Records to use
- Opening Delimiter -
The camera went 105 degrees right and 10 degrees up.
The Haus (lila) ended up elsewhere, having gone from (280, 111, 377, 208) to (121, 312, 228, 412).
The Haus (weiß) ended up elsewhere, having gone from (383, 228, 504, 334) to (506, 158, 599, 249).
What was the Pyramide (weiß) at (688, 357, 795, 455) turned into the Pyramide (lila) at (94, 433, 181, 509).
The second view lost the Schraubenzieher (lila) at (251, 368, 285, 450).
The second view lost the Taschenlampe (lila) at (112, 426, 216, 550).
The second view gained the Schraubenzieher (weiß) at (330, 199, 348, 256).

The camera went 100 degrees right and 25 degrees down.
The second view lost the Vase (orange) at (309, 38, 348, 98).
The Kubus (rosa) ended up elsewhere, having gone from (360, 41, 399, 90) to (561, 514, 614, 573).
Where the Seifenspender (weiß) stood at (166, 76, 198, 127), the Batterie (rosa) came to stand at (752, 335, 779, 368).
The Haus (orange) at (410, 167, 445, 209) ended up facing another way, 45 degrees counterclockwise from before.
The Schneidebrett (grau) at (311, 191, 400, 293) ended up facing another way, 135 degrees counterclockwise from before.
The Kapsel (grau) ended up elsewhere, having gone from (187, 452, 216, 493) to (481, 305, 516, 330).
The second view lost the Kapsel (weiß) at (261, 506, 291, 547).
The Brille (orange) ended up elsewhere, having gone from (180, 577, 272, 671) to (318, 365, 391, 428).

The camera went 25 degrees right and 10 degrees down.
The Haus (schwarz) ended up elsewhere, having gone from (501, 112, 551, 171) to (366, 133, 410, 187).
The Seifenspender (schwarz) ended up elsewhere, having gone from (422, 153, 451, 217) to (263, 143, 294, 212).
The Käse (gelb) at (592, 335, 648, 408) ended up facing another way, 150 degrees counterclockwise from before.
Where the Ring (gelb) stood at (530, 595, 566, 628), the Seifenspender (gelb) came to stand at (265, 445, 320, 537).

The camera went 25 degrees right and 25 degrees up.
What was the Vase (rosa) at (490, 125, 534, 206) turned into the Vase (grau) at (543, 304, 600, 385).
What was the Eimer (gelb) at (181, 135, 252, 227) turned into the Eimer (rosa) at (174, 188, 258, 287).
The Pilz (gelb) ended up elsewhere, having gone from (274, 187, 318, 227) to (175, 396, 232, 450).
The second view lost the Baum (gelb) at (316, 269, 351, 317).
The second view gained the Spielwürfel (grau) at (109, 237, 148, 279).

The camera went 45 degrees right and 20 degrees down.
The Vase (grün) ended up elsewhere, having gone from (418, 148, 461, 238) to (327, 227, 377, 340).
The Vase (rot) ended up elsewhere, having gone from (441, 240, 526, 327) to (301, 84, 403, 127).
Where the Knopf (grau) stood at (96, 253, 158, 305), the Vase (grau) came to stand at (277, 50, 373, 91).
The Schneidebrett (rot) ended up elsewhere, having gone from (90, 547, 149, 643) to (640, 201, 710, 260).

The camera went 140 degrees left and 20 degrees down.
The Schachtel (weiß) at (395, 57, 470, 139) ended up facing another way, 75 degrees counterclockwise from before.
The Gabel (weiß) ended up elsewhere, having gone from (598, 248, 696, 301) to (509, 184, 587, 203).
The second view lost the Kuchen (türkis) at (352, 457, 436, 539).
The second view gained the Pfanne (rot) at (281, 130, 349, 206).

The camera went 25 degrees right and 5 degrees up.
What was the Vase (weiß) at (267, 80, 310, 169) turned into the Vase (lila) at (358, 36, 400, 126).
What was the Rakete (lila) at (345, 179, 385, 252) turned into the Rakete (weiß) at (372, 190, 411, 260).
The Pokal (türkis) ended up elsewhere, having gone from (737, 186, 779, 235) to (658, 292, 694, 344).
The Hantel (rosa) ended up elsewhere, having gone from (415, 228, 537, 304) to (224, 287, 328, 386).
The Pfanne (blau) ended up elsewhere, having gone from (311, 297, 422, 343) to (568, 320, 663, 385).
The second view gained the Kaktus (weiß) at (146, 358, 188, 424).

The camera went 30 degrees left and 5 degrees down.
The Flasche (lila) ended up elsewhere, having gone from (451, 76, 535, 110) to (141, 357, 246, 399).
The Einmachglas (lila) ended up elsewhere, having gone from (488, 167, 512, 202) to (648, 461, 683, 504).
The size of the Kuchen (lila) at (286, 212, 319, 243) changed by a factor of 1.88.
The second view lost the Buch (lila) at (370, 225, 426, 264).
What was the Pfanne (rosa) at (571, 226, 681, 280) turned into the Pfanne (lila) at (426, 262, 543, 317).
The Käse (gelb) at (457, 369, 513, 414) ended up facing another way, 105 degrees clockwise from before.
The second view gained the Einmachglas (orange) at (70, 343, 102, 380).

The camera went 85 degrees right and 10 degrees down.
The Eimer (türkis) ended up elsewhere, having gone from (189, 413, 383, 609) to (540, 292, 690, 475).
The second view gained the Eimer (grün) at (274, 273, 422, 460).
- Closing Delimiter -
Problem
Please give the listing above once more, word for word.

Output
The camera went 105 degrees right and 10 degrees up.
The Haus (lila) ended up elsewhere, having gone from (280, 111, 377, 208) to (121, 312, 228, 412).
The Haus (weiß) ended up elsewhere, having gone from (383, 228, 504, 334) to (506, 158, 599, 249).
What was the Pyramide (weiß) at (688, 357, 795, 455) turned into the Pyramide (lila) at (94, 433, 181, 509).
The second view lost the Schraubenzieher (lila) at (251, 368, 285, 450).
The second view lost the Taschenlampe (lila) at (112, 426, 216, 550).
The second view gained the Schraubenzieher (weiß) at (330, 199, 348, 256).

The camera went 100 degrees right and 25 degrees down.
The second view lost the Vase (orange) at (309, 38, 348, 98).
The Kubus (rosa) ended up elsewhere, having gone from (360, 41, 399, 90) to (561, 514, 614, 573).
Where the Seifenspender (weiß) stood at (166, 76, 198, 127), the Batterie (rosa) came to stand at (752, 335, 779, 368).
The Haus (orange) at (410, 167, 445, 209) ended up facing another way, 45 degrees counterclockwise from before.
The Schneidebrett (grau) at (311, 191, 400, 293) ended up facing another way, 135 degrees counterclockwise from before.
The Kapsel (grau) ended up elsewhere, having gone from (187, 452, 216, 493) to (481, 305, 516, 330).
The second view lost the Kapsel (weiß) at (261, 506, 291, 547).
The Brille (orange) ended up elsewhere, having gone from (180, 577, 272, 671) to (318, 365, 391, 428).

The camera went 25 degrees right and 10 degrees down.
The Haus (schwarz) ended up elsewhere, having gone from (501, 112, 551, 171) to (366, 133, 410, 187).
The Seifenspender (schwarz) ended up elsewhere, having gone from (422, 153, 451, 217) to (263, 143, 294, 212).
The Käse (gelb) at (592, 335, 648, 408) ended up facing another way, 150 degrees counterclockwise from before.
Where the Ring (gelb) stood at (530, 595, 566, 628), the Seifenspender (gelb) came to stand at (265, 445, 320, 537).

The camera went 25 degrees right and 25 degrees up.
What was the Vase (rosa) at (490, 125, 534, 206) turned into the Vase (grau) at (543, 304, 600, 385).
What was the Eimer (gelb) at (181, 135, 252, 227) turned into the Eimer (rosa) at (174, 188, 258, 287).
The Pilz (gelb) ended up elsewhere, having gone from (274, 187, 318, 227) to (175, 396, 232, 450).
The second view lost the Baum (gelb) at (316, 269, 351, 317).
The second view gained the Spielwürfel (grau) at (109, 237, 148, 279).

The camera went 45 degrees right and 20 degrees down.
The Vase (grün) ended up elsewhere, having gone from (418, 148, 461, 238) to (327, 227, 377, 340).
The Vase (rot) ended up elsewhere, having gone from (441, 240, 526, 327) to (301, 84, 403, 127).
Where the Knopf (grau) stood at (96, 253, 158, 305), the Vase (grau) came to stand at (277, 50, 373, 91).
The Schneidebrett (rot) ended up elsewhere, having gone from (90, 547, 149, 643) to (640, 201, 710, 260).

The camera went 140 degrees left and 20 degrees down.
The Schachtel (weiß) at (395, 57, 470, 139) ended up facing another way, 75 degrees counterclockwise from before.
The Gabel (weiß) ended up elsewhere, having gone from (598, 248, 696, 301) to (509, 184, 587, 203).
The second view lost the Kuchen (türkis) at (352, 457, 436, 539).
The second view gained the Pfanne (rot) at (281, 130, 349, 206).

The camera went 25 degrees right and 5 degrees up.
What was the Vase (weiß) at (267, 80, 310, 169) turned into the Vase (lila) at (358, 36, 400, 126).
What was the Rakete (lila) at (345, 179, 385, 252) turned into the Rakete (weiß) at (372, 190, 411, 260).
The Pokal (türkis) ended up elsewhere, having gone from (737, 186, 779, 235) to (658, 292, 694, 344).
The Hantel (rosa) ended up elsewhere, having gone from (415, 228, 537, 304) to (224, 287, 328, 386).
The Pfanne (blau) ended up elsewhere, having gone from (311, 297, 422, 343) to (568, 320, 663, 385).
The second view gained the Kaktus (weiß) at (146, 358, 188, 424).

The camera went 30 degrees left and 5 degrees down.
The Flasche (lila) ended up elsewhere, having gone from (451, 76, 535, 110) to (141, 357, 246, 399).
The Einmachglas (lila) ended up elsewhere, having gone from (488, 167, 512, 202) to (648, 461, 683, 504).
The size of the Kuchen (lila) at (286, 212, 319, 243) changed by a factor of 1.88.
The second view lost the Buch (lila) at (370, 225, 426, 264).
What was the Pfanne (rosa) at (571, 226, 681, 280) turned into the Pfanne (lila) at (426, 262, 543, 317).
The Käse (gelb) at (457, 369, 513, 414) ended up facing another way, 105 degrees clockwise from before.
The second view gained the Einmachglas (orange) at (70, 343, 102, 380).

The camera went 85 degrees right and 10 degrees down.
The Eimer (türkis) ended up elsewhere, having gone from (189, 413, 383, 609) to (540, 292, 690, 475).
The second view gained the Eimer (grün) at (274, 273, 422, 460).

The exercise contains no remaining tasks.